* _Task instructions_
List all lines of the data containing the word "size".

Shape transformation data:

━━━━━━

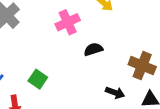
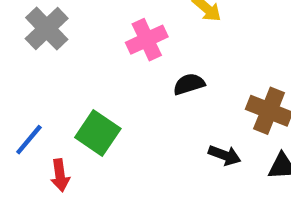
green square: (38, 79) -> (98, 133), size x1.4

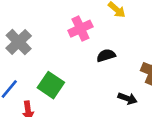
gray cross: (47, 28) -> (19, 42), moved

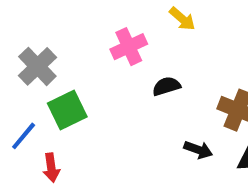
green square: (51, 85) -> (67, 110), moved, turned 30

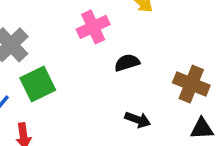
black arrow: (198, 150) -> (138, 120), moved

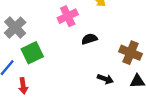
black arrow: (138, 120) -> (105, 79), moved

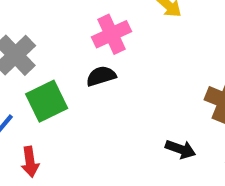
black semicircle: (89, 39) -> (101, 76), moved

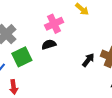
black arrow: (180, 149) -> (88, 60), moved, turned -72

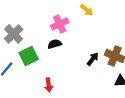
red arrow: (14, 87) -> (49, 85), moved

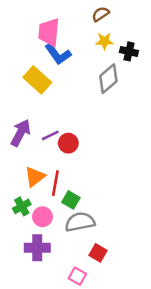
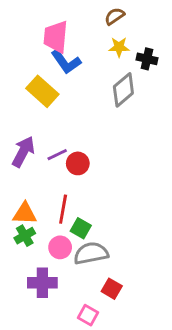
orange triangle: (35, 177) -> (25, 214), moved, turned 40
pink circle: (42, 217) -> (60, 247), moved

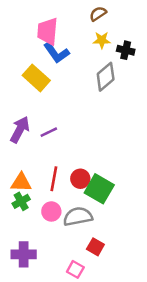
red circle: (78, 163) -> (80, 179), moved
green square: (81, 228) -> (99, 189), moved, size x1.6
purple cross: (42, 283) -> (24, 254), moved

━━━━━━

* _Response to the task_
green square: (38, 79) -> (98, 133), size x1.4
green square: (81, 228) -> (99, 189), moved, size x1.6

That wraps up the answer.